[Opening Available records section]
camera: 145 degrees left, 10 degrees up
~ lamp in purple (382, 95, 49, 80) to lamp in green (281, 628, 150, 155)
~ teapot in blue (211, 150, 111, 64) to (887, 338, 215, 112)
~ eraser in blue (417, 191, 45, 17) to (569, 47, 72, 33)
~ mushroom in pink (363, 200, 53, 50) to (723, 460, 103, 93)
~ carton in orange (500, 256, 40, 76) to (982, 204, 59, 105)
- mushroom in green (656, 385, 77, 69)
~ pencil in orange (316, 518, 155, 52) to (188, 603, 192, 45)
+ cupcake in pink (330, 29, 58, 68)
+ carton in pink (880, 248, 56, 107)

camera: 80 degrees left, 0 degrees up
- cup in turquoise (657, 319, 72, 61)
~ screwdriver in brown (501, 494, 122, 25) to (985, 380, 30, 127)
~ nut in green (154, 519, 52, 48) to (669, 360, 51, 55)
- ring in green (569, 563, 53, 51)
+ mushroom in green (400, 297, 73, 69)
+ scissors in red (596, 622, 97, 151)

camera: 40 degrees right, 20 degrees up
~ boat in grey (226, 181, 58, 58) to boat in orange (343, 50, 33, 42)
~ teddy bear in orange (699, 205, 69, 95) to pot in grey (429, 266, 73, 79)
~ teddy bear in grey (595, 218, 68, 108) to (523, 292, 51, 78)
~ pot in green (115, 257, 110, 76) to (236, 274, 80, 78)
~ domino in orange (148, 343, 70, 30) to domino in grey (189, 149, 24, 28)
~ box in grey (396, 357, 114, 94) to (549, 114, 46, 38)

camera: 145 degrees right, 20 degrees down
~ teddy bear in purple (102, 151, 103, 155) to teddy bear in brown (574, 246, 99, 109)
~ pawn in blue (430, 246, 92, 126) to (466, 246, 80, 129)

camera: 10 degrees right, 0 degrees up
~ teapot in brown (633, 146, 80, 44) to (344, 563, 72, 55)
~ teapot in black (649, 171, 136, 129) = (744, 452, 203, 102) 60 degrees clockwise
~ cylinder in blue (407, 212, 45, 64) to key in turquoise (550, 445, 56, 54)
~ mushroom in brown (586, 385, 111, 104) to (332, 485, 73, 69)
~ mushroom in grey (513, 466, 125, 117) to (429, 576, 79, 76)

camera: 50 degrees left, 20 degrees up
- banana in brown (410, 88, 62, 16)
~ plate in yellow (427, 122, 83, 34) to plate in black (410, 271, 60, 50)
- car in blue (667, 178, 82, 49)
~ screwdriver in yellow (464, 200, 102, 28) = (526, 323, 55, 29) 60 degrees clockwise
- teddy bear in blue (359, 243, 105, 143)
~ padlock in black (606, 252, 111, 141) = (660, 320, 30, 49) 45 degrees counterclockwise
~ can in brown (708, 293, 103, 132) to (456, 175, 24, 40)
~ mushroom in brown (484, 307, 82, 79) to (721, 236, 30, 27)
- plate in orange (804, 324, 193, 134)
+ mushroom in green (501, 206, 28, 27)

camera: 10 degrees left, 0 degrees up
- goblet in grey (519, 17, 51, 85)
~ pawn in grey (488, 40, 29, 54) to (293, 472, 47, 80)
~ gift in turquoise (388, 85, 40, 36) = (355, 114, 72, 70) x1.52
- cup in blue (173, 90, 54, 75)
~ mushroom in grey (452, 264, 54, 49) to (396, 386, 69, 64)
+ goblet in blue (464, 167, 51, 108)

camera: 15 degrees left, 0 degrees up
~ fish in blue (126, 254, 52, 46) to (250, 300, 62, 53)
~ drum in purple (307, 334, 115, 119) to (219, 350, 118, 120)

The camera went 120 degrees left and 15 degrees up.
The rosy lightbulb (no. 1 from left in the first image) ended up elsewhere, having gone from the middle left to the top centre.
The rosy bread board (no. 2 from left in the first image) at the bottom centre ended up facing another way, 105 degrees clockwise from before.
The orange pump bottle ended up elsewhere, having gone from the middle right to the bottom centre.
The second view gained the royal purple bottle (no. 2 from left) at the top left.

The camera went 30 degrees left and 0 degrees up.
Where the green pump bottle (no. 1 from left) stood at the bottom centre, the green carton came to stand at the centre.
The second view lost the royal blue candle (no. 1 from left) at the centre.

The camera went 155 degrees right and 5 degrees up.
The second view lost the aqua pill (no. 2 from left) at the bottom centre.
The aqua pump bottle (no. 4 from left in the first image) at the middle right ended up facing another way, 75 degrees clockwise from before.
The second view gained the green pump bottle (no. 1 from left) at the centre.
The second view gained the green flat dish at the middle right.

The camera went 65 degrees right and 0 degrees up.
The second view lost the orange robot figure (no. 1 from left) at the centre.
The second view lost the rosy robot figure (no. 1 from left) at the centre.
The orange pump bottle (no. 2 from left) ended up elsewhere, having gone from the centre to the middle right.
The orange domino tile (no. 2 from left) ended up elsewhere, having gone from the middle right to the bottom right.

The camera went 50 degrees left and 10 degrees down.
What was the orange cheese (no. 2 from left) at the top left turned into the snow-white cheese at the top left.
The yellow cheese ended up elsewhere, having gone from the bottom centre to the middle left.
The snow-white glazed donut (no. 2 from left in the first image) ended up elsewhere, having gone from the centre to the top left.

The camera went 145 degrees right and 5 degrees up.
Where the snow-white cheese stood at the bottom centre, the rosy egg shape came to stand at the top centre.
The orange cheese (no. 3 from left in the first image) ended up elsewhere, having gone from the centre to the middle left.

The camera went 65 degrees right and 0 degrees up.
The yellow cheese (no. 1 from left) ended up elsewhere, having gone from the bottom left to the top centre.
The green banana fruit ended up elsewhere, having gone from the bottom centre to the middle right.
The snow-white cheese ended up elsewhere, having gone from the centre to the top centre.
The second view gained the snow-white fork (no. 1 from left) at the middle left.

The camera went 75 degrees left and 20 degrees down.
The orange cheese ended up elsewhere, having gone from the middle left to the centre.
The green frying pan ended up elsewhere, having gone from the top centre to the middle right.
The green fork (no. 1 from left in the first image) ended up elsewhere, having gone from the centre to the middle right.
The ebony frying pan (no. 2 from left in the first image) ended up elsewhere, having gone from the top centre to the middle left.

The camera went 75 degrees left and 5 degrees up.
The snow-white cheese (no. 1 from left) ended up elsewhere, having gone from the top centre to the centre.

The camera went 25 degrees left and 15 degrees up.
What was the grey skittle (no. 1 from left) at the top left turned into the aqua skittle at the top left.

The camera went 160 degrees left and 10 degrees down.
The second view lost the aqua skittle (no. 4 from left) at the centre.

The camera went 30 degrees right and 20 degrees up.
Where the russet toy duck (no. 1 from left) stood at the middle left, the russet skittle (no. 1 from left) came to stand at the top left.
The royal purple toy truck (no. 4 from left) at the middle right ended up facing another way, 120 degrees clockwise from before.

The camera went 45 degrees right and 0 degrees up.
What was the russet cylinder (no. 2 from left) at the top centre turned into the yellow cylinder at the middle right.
[Closing Available records section]
Copy the data above. Keep each line exact.

Answer below:
camera: 145 degrees left, 10 degrees up
~ lamp in purple (382, 95, 49, 80) to lamp in green (281, 628, 150, 155)
~ teapot in blue (211, 150, 111, 64) to (887, 338, 215, 112)
~ eraser in blue (417, 191, 45, 17) to (569, 47, 72, 33)
~ mushroom in pink (363, 200, 53, 50) to (723, 460, 103, 93)
~ carton in orange (500, 256, 40, 76) to (982, 204, 59, 105)
- mushroom in green (656, 385, 77, 69)
~ pencil in orange (316, 518, 155, 52) to (188, 603, 192, 45)
+ cupcake in pink (330, 29, 58, 68)
+ carton in pink (880, 248, 56, 107)

camera: 80 degrees left, 0 degrees up
- cup in turquoise (657, 319, 72, 61)
~ screwdriver in brown (501, 494, 122, 25) to (985, 380, 30, 127)
~ nut in green (154, 519, 52, 48) to (669, 360, 51, 55)
- ring in green (569, 563, 53, 51)
+ mushroom in green (400, 297, 73, 69)
+ scissors in red (596, 622, 97, 151)

camera: 40 degrees right, 20 degrees up
~ boat in grey (226, 181, 58, 58) to boat in orange (343, 50, 33, 42)
~ teddy bear in orange (699, 205, 69, 95) to pot in grey (429, 266, 73, 79)
~ teddy bear in grey (595, 218, 68, 108) to (523, 292, 51, 78)
~ pot in green (115, 257, 110, 76) to (236, 274, 80, 78)
~ domino in orange (148, 343, 70, 30) to domino in grey (189, 149, 24, 28)
~ box in grey (396, 357, 114, 94) to (549, 114, 46, 38)

camera: 145 degrees right, 20 degrees down
~ teddy bear in purple (102, 151, 103, 155) to teddy bear in brown (574, 246, 99, 109)
~ pawn in blue (430, 246, 92, 126) to (466, 246, 80, 129)

camera: 10 degrees right, 0 degrees up
~ teapot in brown (633, 146, 80, 44) to (344, 563, 72, 55)
~ teapot in black (649, 171, 136, 129) = (744, 452, 203, 102) 60 degrees clockwise
~ cylinder in blue (407, 212, 45, 64) to key in turquoise (550, 445, 56, 54)
~ mushroom in brown (586, 385, 111, 104) to (332, 485, 73, 69)
~ mushroom in grey (513, 466, 125, 117) to (429, 576, 79, 76)

camera: 50 degrees left, 20 degrees up
- banana in brown (410, 88, 62, 16)
~ plate in yellow (427, 122, 83, 34) to plate in black (410, 271, 60, 50)
- car in blue (667, 178, 82, 49)
~ screwdriver in yellow (464, 200, 102, 28) = (526, 323, 55, 29) 60 degrees clockwise
- teddy bear in blue (359, 243, 105, 143)
~ padlock in black (606, 252, 111, 141) = (660, 320, 30, 49) 45 degrees counterclockwise
~ can in brown (708, 293, 103, 132) to (456, 175, 24, 40)
~ mushroom in brown (484, 307, 82, 79) to (721, 236, 30, 27)
- plate in orange (804, 324, 193, 134)
+ mushroom in green (501, 206, 28, 27)

camera: 10 degrees left, 0 degrees up
- goblet in grey (519, 17, 51, 85)
~ pawn in grey (488, 40, 29, 54) to (293, 472, 47, 80)
~ gift in turquoise (388, 85, 40, 36) = (355, 114, 72, 70) x1.52
- cup in blue (173, 90, 54, 75)
~ mushroom in grey (452, 264, 54, 49) to (396, 386, 69, 64)
+ goblet in blue (464, 167, 51, 108)

camera: 15 degrees left, 0 degrees up
~ fish in blue (126, 254, 52, 46) to (250, 300, 62, 53)
~ drum in purple (307, 334, 115, 119) to (219, 350, 118, 120)

The camera went 120 degrees left and 15 degrees up.
The rosy lightbulb (no. 1 from left in the first image) ended up elsewhere, having gone from the middle left to the top centre.
The rosy bread board (no. 2 from left in the first image) at the bottom centre ended up facing another way, 105 degrees clockwise from before.
The orange pump bottle ended up elsewhere, having gone from the middle right to the bottom centre.
The second view gained the royal purple bottle (no. 2 from left) at the top left.

The camera went 30 degrees left and 0 degrees up.
Where the green pump bottle (no. 1 from left) stood at the bottom centre, the green carton came to stand at the centre.
The second view lost the royal blue candle (no. 1 from left) at the centre.

The camera went 155 degrees right and 5 degrees up.
The second view lost the aqua pill (no. 2 from left) at the bottom centre.
The aqua pump bottle (no. 4 from left in the first image) at the middle right ended up facing another way, 75 degrees clockwise from before.
The second view gained the green pump bottle (no. 1 from left) at the centre.
The second view gained the green flat dish at the middle right.

The camera went 65 degrees right and 0 degrees up.
The second view lost the orange robot figure (no. 1 from left) at the centre.
The second view lost the rosy robot figure (no. 1 from left) at the centre.
The orange pump bottle (no. 2 from left) ended up elsewhere, having gone from the centre to the middle right.
The orange domino tile (no. 2 from left) ended up elsewhere, having gone from the middle right to the bottom right.

The camera went 50 degrees left and 10 degrees down.
What was the orange cheese (no. 2 from left) at the top left turned into the snow-white cheese at the top left.
The yellow cheese ended up elsewhere, having gone from the bottom centre to the middle left.
The snow-white glazed donut (no. 2 from left in the first image) ended up elsewhere, having gone from the centre to the top left.

The camera went 145 degrees right and 5 degrees up.
Where the snow-white cheese stood at the bottom centre, the rosy egg shape came to stand at the top centre.
The orange cheese (no. 3 from left in the first image) ended up elsewhere, having gone from the centre to the middle left.

The camera went 65 degrees right and 0 degrees up.
The yellow cheese (no. 1 from left) ended up elsewhere, having gone from the bottom left to the top centre.
The green banana fruit ended up elsewhere, having gone from the bottom centre to the middle right.
The snow-white cheese ended up elsewhere, having gone from the centre to the top centre.
The second view gained the snow-white fork (no. 1 from left) at the middle left.

The camera went 75 degrees left and 20 degrees down.
The orange cheese ended up elsewhere, having gone from the middle left to the centre.
The green frying pan ended up elsewhere, having gone from the top centre to the middle right.
The green fork (no. 1 from left in the first image) ended up elsewhere, having gone from the centre to the middle right.
The ebony frying pan (no. 2 from left in the first image) ended up elsewhere, having gone from the top centre to the middle left.

The camera went 75 degrees left and 5 degrees up.
The snow-white cheese (no. 1 from left) ended up elsewhere, having gone from the top centre to the centre.

The camera went 25 degrees left and 15 degrees up.
What was the grey skittle (no. 1 from left) at the top left turned into the aqua skittle at the top left.

The camera went 160 degrees left and 10 degrees down.
The second view lost the aqua skittle (no. 4 from left) at the centre.

The camera went 30 degrees right and 20 degrees up.
Where the russet toy duck (no. 1 from left) stood at the middle left, the russet skittle (no. 1 from left) came to stand at the top left.
The royal purple toy truck (no. 4 from left) at the middle right ended up facing another way, 120 degrees clockwise from before.

The camera went 45 degrees right and 0 degrees up.
What was the russet cylinder (no. 2 from left) at the top centre turned into the yellow cylinder at the middle right.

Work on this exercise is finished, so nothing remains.